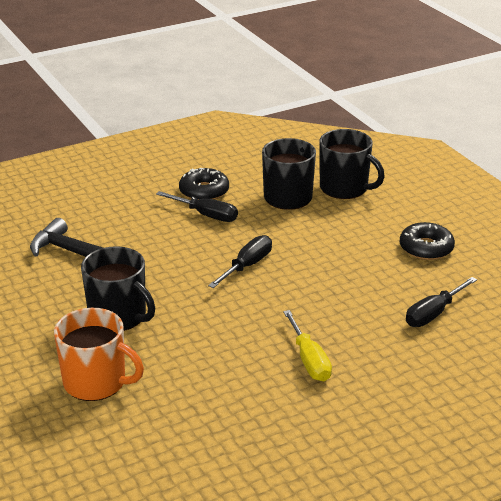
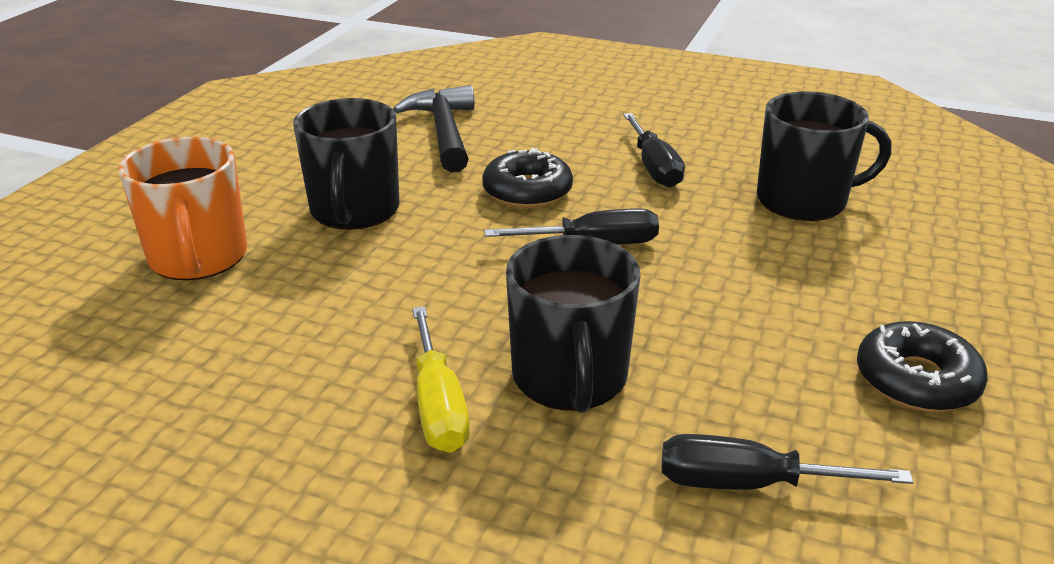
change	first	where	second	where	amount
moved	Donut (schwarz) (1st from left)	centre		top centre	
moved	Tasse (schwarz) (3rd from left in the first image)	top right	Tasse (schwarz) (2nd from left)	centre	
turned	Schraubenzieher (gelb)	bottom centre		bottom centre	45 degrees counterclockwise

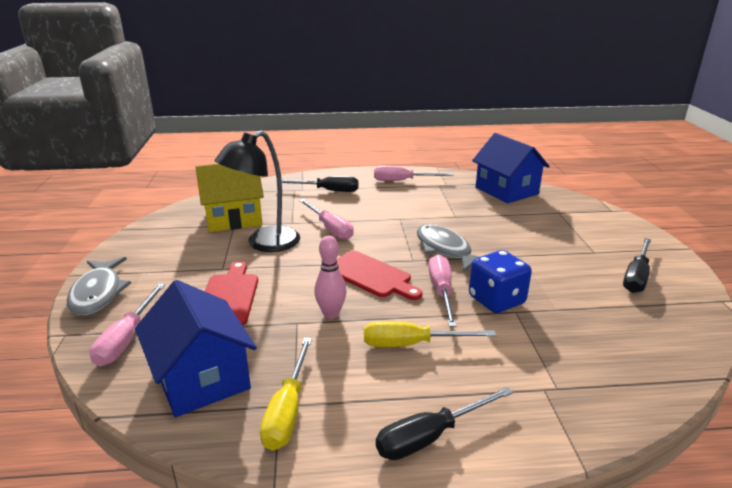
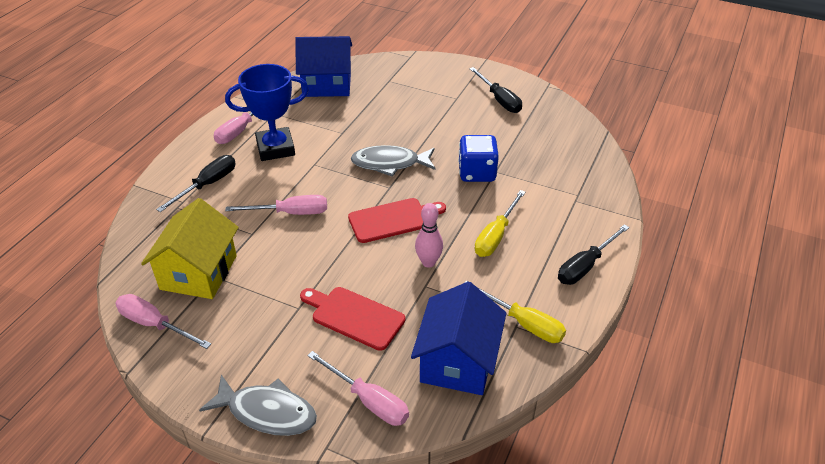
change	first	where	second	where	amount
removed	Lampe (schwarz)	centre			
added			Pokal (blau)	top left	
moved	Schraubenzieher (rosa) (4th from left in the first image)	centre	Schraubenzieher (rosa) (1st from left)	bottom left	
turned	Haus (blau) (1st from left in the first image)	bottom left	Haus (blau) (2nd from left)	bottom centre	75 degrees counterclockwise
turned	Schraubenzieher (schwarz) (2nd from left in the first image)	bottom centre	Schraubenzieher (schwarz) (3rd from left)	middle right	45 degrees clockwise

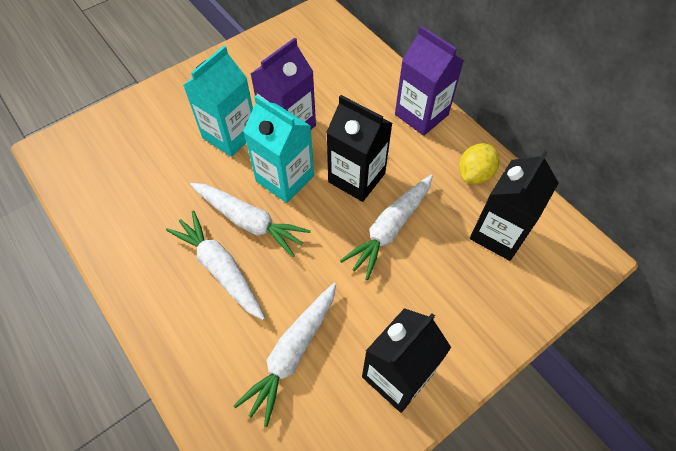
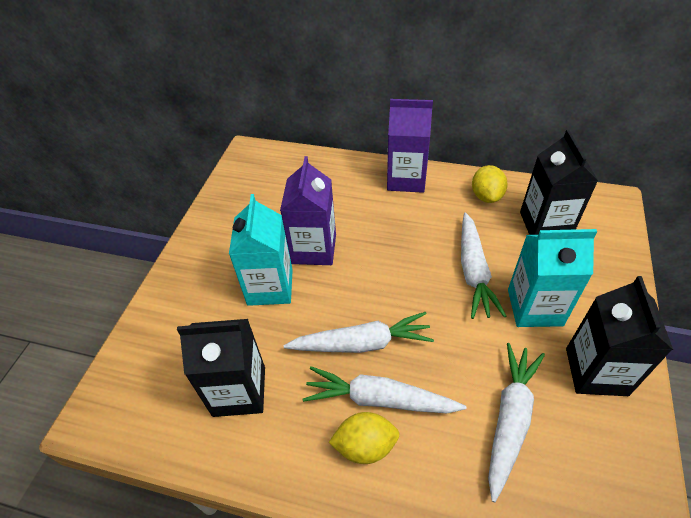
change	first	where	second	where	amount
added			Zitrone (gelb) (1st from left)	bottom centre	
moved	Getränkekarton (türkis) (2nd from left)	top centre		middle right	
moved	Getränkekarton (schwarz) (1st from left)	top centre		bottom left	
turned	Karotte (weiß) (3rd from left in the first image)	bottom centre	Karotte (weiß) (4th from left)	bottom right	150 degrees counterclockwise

- WHAT THE EXERCISE ASKS:
Write out the listing above again, exactly, but with no pictures in the copy.

- TASK RESPONSE:
change	first	where	second	where	amount
moved	Donut (schwarz) (1st from left)	centre		top centre	
moved	Tasse (schwarz) (3rd from left in the first image)	top right	Tasse (schwarz) (2nd from left)	centre	
turned	Schraubenzieher (gelb)	bottom centre		bottom centre	45 degrees counterclockwise

change	first	where	second	where	amount
removed	Lampe (schwarz)	centre			
added			Pokal (blau)	top left	
moved	Schraubenzieher (rosa) (4th from left in the first image)	centre	Schraubenzieher (rosa) (1st from left)	bottom left	
turned	Haus (blau) (1st from left in the first image)	bottom left	Haus (blau) (2nd from left)	bottom centre	75 degrees counterclockwise
turned	Schraubenzieher (schwarz) (2nd from left in the first image)	bottom centre	Schraubenzieher (schwarz) (3rd from left)	middle right	45 degrees clockwise

change	first	where	second	where	amount
added			Zitrone (gelb) (1st from left)	bottom centre	
moved	Getränkekarton (türkis) (2nd from left)	top centre		middle right	
moved	Getränkekarton (schwarz) (1st from left)	top centre		bottom left	
turned	Karotte (weiß) (3rd from left in the first image)	bottom centre	Karotte (weiß) (4th from left)	bottom right	150 degrees counterclockwise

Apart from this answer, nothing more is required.